EXTRACTED ENTRIES:

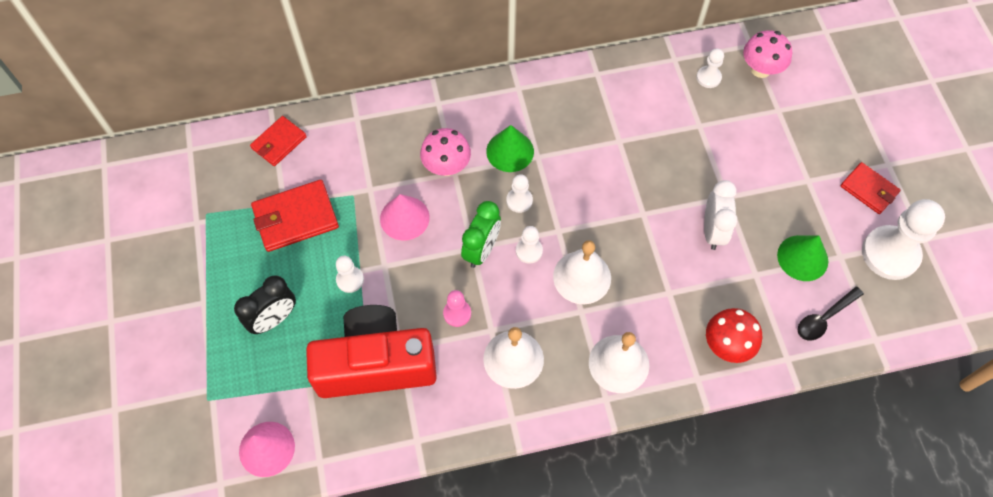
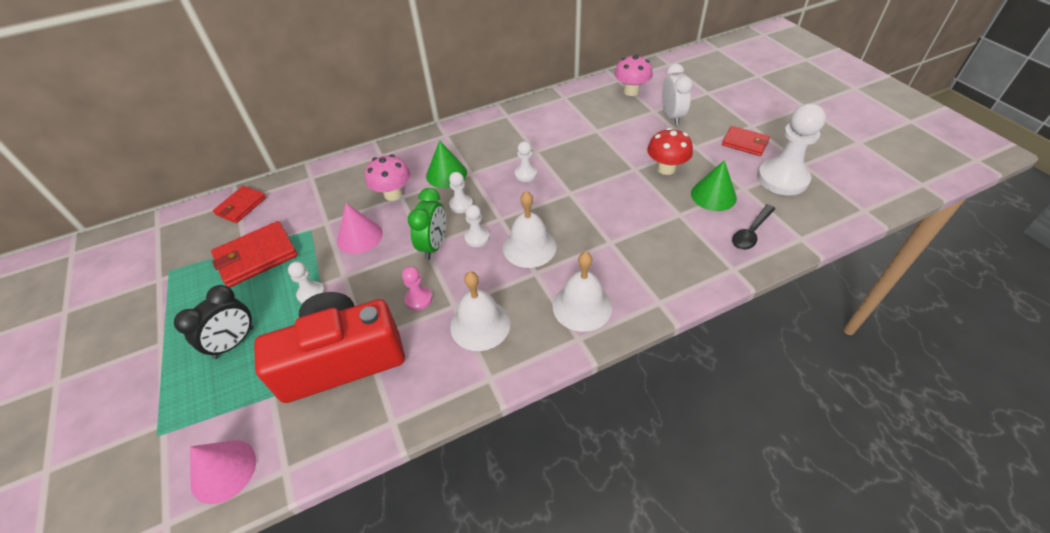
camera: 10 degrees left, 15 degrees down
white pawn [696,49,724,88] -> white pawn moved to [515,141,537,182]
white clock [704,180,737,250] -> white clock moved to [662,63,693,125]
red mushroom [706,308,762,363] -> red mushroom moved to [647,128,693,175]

--

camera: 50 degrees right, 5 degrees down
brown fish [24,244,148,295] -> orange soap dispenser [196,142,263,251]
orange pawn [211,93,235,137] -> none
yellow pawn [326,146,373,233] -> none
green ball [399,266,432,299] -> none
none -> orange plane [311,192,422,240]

--

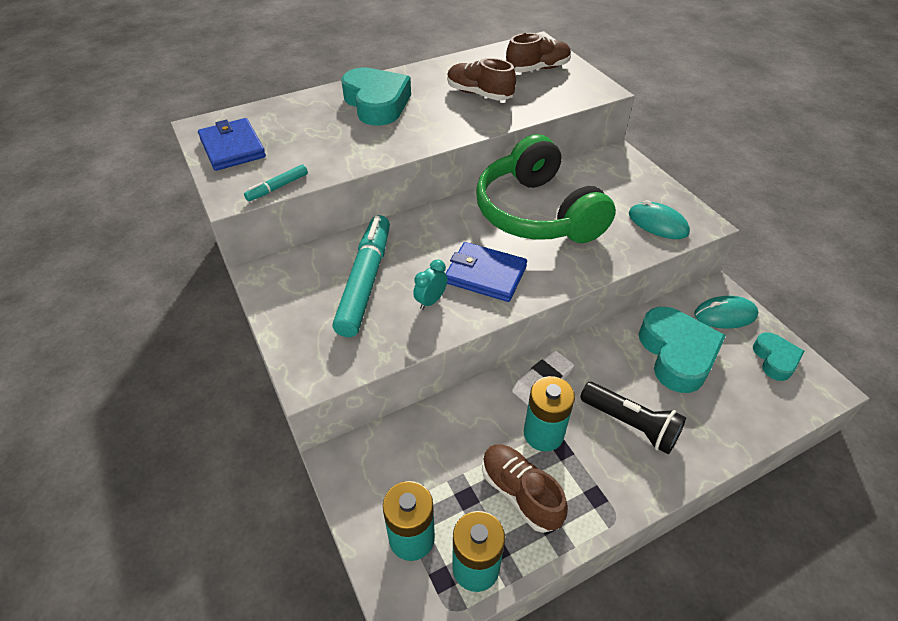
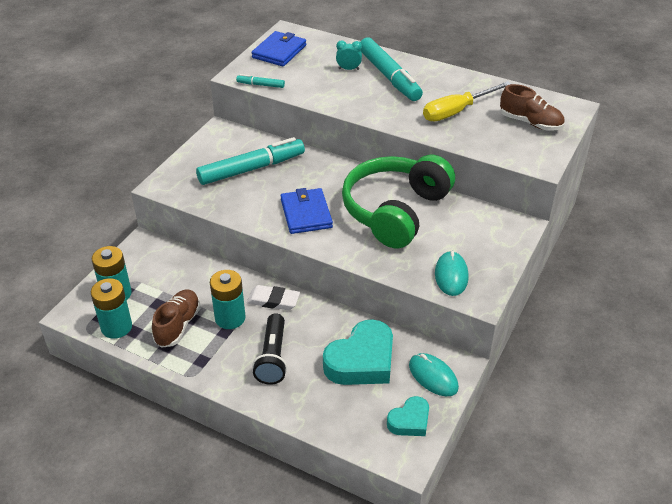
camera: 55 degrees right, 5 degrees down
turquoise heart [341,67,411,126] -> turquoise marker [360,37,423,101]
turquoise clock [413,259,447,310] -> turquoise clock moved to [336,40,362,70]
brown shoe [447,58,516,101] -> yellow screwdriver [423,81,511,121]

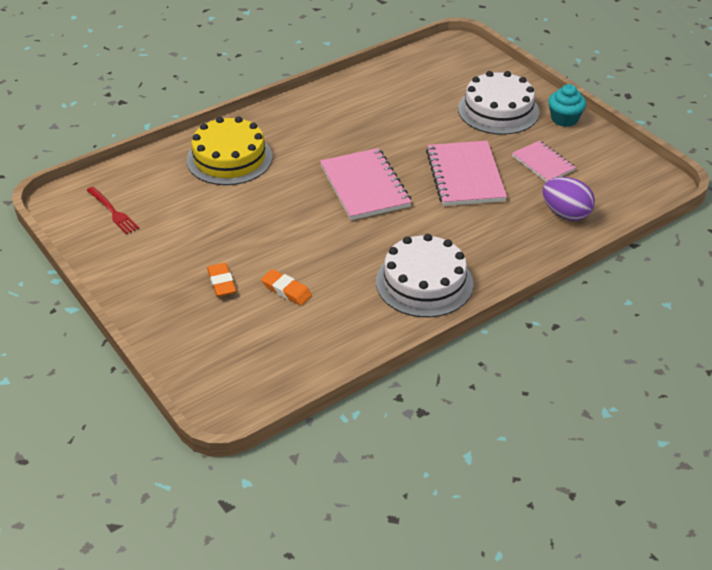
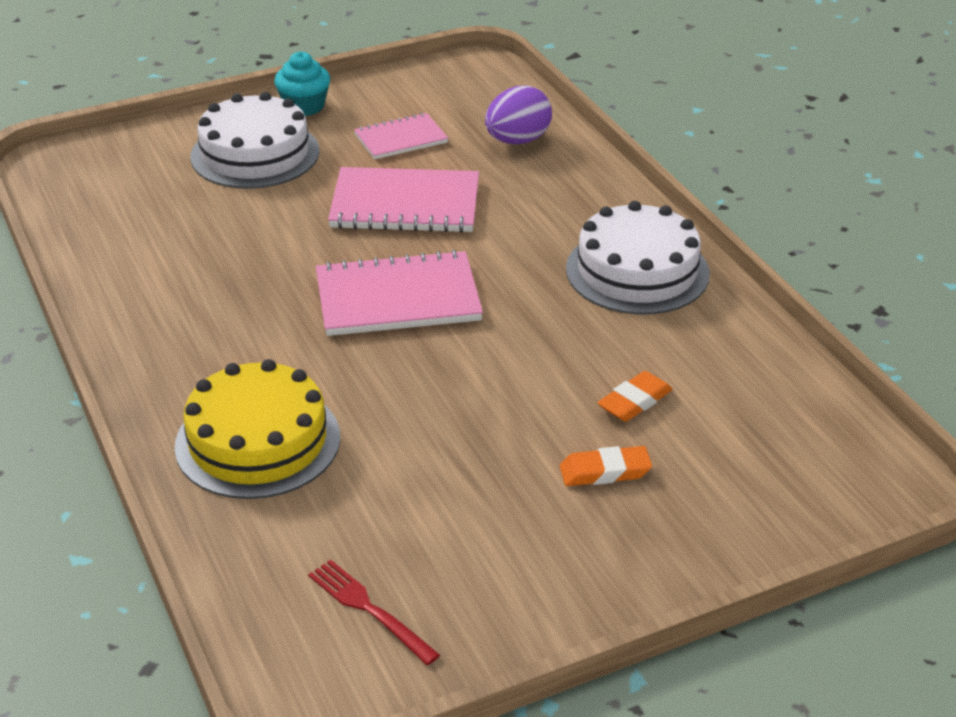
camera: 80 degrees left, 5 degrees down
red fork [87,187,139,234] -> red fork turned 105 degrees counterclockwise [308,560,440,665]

DIRECTIONS:
Wherever "pawn" appears in the listing, report the line it is on.

OUTPUT BELOW:
white pawn [696,49,724,88] -> white pawn moved to [515,141,537,182]
orange pawn [211,93,235,137] -> none
yellow pawn [326,146,373,233] -> none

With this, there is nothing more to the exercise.